Copy every line below where the string "soap" is found.

Object change listings:
+++++
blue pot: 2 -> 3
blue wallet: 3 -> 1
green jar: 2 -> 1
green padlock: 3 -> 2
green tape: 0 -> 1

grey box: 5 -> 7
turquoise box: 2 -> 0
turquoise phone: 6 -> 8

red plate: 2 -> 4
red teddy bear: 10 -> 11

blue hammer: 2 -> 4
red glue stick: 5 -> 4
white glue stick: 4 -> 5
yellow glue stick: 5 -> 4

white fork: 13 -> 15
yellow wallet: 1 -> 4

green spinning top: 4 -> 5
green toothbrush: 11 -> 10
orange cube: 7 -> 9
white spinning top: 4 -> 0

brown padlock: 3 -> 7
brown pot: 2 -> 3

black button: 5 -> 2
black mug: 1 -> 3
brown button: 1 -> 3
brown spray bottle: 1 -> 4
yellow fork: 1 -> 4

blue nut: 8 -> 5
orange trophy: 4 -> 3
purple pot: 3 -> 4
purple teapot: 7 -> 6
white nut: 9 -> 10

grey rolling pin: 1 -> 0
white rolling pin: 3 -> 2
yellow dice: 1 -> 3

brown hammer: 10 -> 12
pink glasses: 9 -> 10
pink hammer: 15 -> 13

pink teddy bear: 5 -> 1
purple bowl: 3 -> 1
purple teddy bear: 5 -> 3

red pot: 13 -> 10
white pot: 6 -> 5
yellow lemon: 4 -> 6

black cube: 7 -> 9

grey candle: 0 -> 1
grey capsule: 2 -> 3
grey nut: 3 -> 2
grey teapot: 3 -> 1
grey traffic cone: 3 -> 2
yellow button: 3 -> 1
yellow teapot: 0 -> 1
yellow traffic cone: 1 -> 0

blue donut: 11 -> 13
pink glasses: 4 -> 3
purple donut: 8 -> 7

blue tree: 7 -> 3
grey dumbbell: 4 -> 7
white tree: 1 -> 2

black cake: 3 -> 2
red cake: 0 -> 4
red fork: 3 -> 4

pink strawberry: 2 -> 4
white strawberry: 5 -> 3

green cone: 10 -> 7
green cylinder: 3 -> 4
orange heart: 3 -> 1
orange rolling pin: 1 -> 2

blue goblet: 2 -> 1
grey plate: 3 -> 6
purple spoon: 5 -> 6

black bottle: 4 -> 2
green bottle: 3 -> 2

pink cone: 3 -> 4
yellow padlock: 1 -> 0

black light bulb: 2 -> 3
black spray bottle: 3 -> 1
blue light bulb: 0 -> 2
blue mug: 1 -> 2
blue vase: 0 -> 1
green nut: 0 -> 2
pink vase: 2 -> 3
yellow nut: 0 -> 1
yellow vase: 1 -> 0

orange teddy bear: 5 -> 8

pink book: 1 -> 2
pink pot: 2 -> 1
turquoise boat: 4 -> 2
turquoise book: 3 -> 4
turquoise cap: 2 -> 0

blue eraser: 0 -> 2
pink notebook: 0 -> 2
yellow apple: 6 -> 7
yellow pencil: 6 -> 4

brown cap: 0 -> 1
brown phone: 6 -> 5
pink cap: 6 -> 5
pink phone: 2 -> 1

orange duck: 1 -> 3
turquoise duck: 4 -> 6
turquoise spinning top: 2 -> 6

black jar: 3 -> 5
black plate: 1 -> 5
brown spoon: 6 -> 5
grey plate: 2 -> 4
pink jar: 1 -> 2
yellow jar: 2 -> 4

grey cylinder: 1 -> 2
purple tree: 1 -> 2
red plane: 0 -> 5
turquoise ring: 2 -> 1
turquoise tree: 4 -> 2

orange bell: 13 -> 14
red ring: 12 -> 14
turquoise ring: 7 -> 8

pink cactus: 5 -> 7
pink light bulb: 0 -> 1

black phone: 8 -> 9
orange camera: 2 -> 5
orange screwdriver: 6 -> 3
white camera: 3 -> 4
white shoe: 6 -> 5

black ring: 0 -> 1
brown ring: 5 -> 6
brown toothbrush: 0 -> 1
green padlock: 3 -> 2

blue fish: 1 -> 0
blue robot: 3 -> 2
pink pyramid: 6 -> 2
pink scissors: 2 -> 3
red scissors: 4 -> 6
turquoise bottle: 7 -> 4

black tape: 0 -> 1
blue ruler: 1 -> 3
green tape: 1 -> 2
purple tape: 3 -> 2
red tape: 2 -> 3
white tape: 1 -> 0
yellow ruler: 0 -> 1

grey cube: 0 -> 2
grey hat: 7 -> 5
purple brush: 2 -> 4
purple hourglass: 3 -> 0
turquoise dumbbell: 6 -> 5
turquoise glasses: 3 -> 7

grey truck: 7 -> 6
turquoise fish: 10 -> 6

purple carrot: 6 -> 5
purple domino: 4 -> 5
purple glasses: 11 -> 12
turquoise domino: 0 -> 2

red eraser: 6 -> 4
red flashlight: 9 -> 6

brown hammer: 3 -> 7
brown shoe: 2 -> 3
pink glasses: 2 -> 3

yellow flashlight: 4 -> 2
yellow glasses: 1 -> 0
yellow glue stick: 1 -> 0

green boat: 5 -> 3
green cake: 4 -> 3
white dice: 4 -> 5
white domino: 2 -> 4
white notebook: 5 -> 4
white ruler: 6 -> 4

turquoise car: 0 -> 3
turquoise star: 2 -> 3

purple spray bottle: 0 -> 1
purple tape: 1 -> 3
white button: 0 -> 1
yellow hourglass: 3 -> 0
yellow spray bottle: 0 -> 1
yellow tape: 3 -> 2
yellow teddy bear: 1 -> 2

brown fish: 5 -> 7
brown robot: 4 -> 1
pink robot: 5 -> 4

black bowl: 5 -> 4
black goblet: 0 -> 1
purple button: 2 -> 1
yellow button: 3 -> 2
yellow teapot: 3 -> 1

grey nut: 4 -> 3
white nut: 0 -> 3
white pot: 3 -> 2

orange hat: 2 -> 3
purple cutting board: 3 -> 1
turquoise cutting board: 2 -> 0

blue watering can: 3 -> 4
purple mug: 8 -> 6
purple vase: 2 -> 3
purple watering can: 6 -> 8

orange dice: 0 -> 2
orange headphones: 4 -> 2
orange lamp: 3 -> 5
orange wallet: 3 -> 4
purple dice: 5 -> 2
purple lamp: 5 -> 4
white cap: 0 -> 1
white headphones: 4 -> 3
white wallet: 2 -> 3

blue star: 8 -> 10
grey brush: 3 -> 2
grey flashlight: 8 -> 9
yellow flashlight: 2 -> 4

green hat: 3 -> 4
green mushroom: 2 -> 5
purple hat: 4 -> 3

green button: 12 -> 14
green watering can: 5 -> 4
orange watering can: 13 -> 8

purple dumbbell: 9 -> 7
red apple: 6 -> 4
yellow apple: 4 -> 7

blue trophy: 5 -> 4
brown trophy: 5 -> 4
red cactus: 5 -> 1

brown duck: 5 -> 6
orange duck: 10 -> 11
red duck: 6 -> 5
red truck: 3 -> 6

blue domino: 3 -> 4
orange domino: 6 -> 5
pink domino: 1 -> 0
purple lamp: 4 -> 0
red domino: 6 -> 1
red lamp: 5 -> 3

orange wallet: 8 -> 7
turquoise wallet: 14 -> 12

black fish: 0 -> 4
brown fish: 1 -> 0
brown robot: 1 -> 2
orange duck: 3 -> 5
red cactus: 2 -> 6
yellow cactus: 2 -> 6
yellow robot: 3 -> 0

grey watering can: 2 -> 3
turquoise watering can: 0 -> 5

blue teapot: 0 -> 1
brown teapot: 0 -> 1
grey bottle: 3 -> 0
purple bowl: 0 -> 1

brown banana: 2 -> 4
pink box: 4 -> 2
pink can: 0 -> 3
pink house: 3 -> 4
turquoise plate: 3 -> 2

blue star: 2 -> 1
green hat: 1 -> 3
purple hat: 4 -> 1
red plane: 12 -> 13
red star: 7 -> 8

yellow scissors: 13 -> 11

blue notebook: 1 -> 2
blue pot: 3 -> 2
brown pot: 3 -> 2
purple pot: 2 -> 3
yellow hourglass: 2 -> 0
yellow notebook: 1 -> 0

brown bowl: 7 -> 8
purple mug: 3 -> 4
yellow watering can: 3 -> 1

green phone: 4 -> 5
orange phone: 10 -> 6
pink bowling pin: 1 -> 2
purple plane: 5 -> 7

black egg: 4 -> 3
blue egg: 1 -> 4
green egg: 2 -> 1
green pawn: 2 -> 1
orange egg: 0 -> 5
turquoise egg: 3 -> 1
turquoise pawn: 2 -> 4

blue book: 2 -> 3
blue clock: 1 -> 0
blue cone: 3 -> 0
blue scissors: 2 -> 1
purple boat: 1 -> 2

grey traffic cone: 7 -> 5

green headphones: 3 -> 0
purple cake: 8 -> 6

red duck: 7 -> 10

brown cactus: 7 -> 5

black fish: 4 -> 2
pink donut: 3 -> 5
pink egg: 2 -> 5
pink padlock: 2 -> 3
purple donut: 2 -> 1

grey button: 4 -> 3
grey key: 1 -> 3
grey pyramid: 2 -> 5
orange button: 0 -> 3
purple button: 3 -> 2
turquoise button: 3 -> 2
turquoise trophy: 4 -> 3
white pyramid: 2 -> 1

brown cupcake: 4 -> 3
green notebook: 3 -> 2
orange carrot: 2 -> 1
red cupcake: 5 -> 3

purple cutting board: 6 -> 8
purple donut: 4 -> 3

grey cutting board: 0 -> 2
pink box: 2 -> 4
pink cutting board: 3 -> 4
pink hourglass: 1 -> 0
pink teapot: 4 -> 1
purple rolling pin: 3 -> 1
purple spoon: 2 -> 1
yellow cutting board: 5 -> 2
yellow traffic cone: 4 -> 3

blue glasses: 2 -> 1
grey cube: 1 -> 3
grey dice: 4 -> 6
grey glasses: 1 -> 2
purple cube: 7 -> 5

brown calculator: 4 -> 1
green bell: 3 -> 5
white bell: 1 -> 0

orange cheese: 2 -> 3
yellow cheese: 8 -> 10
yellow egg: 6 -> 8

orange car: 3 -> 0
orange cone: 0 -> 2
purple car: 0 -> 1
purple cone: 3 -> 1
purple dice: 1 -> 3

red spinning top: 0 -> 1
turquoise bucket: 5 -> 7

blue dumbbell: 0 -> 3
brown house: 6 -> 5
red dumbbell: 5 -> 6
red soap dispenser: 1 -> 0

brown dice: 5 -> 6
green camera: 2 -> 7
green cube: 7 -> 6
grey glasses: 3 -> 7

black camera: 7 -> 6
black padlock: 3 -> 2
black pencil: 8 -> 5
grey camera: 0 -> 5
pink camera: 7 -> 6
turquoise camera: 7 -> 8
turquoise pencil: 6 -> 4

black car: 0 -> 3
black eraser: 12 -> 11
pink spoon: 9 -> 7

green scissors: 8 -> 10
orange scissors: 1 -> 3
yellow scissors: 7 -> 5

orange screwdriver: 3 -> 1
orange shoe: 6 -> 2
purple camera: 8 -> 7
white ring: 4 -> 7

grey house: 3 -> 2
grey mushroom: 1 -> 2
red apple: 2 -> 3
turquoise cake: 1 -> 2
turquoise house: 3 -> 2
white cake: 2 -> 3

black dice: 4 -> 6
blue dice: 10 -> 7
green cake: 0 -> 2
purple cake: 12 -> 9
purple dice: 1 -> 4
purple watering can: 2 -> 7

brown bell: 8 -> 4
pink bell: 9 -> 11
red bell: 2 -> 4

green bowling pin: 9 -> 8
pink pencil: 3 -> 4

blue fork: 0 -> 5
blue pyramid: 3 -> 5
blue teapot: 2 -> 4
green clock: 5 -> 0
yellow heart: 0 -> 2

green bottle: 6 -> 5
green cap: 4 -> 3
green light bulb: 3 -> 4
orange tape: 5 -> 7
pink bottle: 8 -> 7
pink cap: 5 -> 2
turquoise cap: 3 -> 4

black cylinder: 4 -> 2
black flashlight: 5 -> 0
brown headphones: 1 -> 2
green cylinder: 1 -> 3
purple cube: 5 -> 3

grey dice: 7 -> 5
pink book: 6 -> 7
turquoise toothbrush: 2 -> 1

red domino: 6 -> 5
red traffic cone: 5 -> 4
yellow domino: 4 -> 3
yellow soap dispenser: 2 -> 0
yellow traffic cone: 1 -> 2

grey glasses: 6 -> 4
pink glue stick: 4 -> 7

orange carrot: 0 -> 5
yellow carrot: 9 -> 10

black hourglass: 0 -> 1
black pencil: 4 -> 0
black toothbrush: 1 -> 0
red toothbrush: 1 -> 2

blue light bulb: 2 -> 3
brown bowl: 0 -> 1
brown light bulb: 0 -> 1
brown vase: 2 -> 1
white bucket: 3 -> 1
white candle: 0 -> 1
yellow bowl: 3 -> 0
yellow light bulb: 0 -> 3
+++++
Output of the exercise »
red soap dispenser: 1 -> 0
yellow soap dispenser: 2 -> 0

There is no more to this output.